## Assigned task
Start at the line holding "JOY1: HW-504 -> PS2". Write out that line and each one after it to the end of the data, unchanged.

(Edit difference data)
· · · · · · ·

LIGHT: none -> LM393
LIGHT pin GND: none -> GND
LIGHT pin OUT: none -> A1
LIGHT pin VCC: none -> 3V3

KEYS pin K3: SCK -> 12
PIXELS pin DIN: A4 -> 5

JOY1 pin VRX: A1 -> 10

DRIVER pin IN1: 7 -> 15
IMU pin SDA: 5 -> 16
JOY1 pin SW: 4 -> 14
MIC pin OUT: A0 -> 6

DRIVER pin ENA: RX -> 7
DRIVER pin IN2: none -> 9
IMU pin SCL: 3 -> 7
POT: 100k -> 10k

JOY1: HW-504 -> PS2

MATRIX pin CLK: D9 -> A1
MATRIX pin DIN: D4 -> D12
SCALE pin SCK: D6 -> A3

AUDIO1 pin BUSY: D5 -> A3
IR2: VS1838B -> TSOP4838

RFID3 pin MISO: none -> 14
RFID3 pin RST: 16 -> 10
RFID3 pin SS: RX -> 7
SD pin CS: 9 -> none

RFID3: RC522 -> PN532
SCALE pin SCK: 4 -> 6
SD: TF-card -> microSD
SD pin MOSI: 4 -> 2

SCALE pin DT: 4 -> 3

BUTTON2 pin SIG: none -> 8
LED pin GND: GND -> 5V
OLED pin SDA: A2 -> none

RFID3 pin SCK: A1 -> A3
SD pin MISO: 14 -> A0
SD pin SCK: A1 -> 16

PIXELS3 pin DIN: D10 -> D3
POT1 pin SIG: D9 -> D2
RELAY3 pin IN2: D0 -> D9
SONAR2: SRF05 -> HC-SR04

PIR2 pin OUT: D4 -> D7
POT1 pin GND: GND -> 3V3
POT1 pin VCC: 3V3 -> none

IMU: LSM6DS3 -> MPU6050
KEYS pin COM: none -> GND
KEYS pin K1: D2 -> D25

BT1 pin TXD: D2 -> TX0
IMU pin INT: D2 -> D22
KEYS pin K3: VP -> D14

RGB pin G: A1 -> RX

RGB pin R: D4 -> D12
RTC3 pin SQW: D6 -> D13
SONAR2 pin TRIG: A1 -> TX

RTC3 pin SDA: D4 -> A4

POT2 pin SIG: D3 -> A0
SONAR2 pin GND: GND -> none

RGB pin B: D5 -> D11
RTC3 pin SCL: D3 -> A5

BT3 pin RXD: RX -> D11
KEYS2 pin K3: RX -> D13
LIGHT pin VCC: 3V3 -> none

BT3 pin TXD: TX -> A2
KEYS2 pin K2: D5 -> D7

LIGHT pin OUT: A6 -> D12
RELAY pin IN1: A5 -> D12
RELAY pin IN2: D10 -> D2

· · · · · · ·

## Expected answer
JOY1: HW-504 -> PS2

MATRIX pin CLK: D9 -> A1
MATRIX pin DIN: D4 -> D12
SCALE pin SCK: D6 -> A3

AUDIO1 pin BUSY: D5 -> A3
IR2: VS1838B -> TSOP4838

RFID3 pin MISO: none -> 14
RFID3 pin RST: 16 -> 10
RFID3 pin SS: RX -> 7
SD pin CS: 9 -> none

RFID3: RC522 -> PN532
SCALE pin SCK: 4 -> 6
SD: TF-card -> microSD
SD pin MOSI: 4 -> 2

SCALE pin DT: 4 -> 3

BUTTON2 pin SIG: none -> 8
LED pin GND: GND -> 5V
OLED pin SDA: A2 -> none

RFID3 pin SCK: A1 -> A3
SD pin MISO: 14 -> A0
SD pin SCK: A1 -> 16

PIXELS3 pin DIN: D10 -> D3
POT1 pin SIG: D9 -> D2
RELAY3 pin IN2: D0 -> D9
SONAR2: SRF05 -> HC-SR04

PIR2 pin OUT: D4 -> D7
POT1 pin GND: GND -> 3V3
POT1 pin VCC: 3V3 -> none

IMU: LSM6DS3 -> MPU6050
KEYS pin COM: none -> GND
KEYS pin K1: D2 -> D25

BT1 pin TXD: D2 -> TX0
IMU pin INT: D2 -> D22
KEYS pin K3: VP -> D14

RGB pin G: A1 -> RX

RGB pin R: D4 -> D12
RTC3 pin SQW: D6 -> D13
SONAR2 pin TRIG: A1 -> TX

RTC3 pin SDA: D4 -> A4

POT2 pin SIG: D3 -> A0
SONAR2 pin GND: GND -> none

RGB pin B: D5 -> D11
RTC3 pin SCL: D3 -> A5

BT3 pin RXD: RX -> D11
KEYS2 pin K3: RX -> D13
LIGHT pin VCC: 3V3 -> none

BT3 pin TXD: TX -> A2
KEYS2 pin K2: D5 -> D7

LIGHT pin OUT: A6 -> D12
RELAY pin IN1: A5 -> D12
RELAY pin IN2: D10 -> D2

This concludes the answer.